= Beginning of Section =

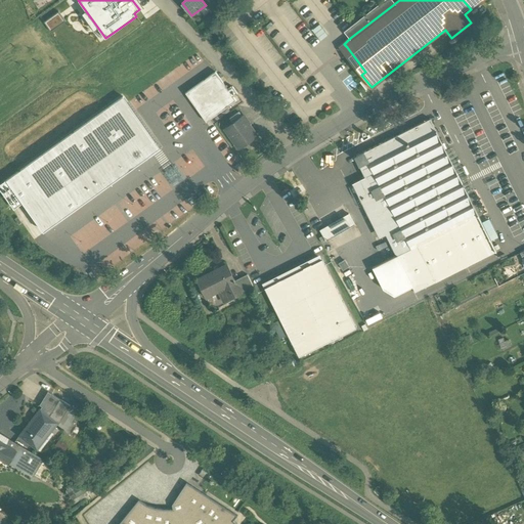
[(390,0),(386,0),(345,32),(350,38),(394,4),(390,0)]
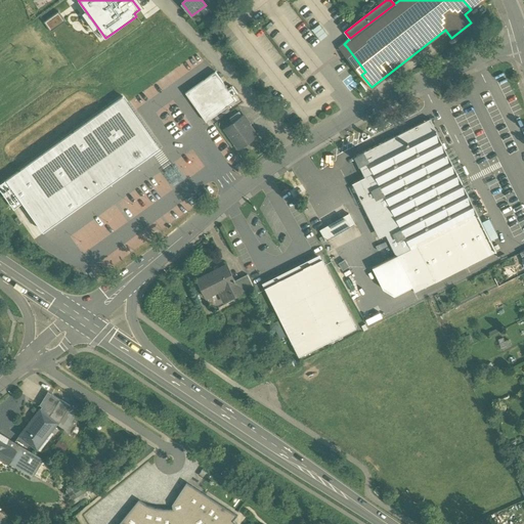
[(482,0),(463,0),(471,9),(482,0)]
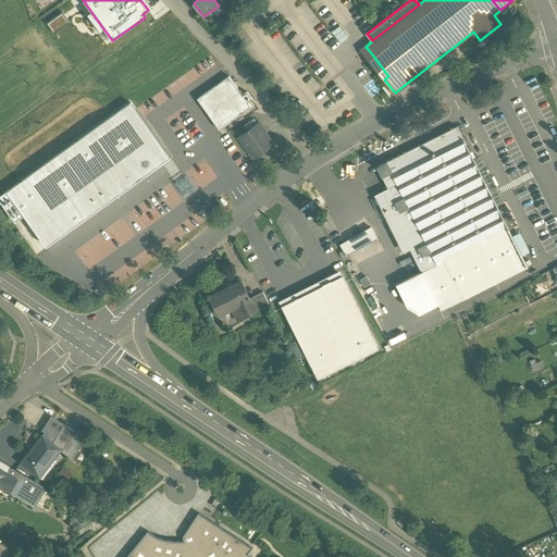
[(48,23),(56,33),(71,21),(62,11),(48,23)]
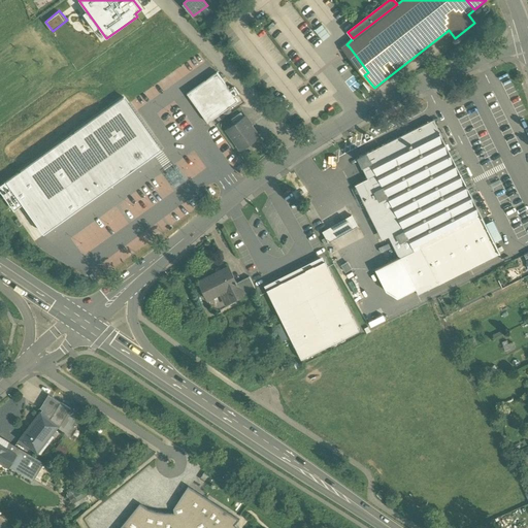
[(323,24),(316,29),(324,40),(331,35),(323,24)]
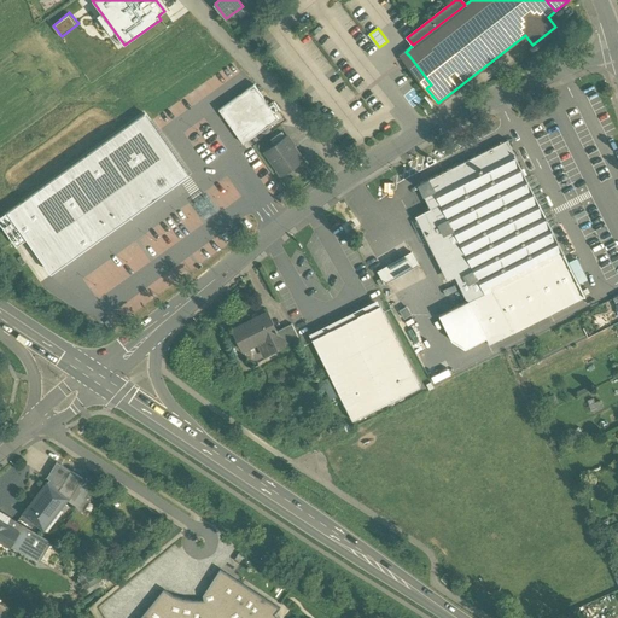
[(254,85),(219,110),(227,122),(229,120),(233,126),(237,130),(234,132),(243,144),(278,120),(274,114),(279,110),(274,103),(269,106),(254,85)]
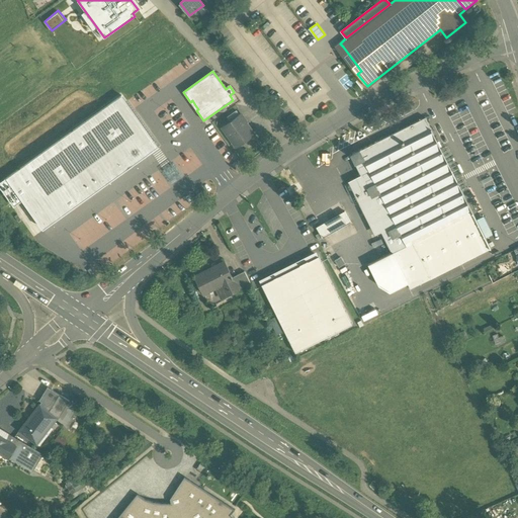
[(20,197),(42,228),(153,150),(154,141),(121,96),(0,182),(0,186),(11,202),(20,197)]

= End of Section =

Print the material word for word; images are to be left out.

*Solution to this task*.
[(390,0),(386,0),(345,32),(350,38),(394,4),(390,0)]
[(482,0),(463,0),(471,9),(482,0)]
[(48,23),(56,33),(71,21),(62,11),(48,23)]
[(323,24),(316,29),(324,40),(331,35),(323,24)]
[(254,85),(219,110),(227,122),(229,120),(233,126),(237,130),(234,132),(243,144),(278,120),(274,114),(279,110),(274,103),(269,106),(254,85)]
[(20,197),(42,228),(153,150),(154,141),(121,96),(0,182),(0,186),(11,202),(20,197)]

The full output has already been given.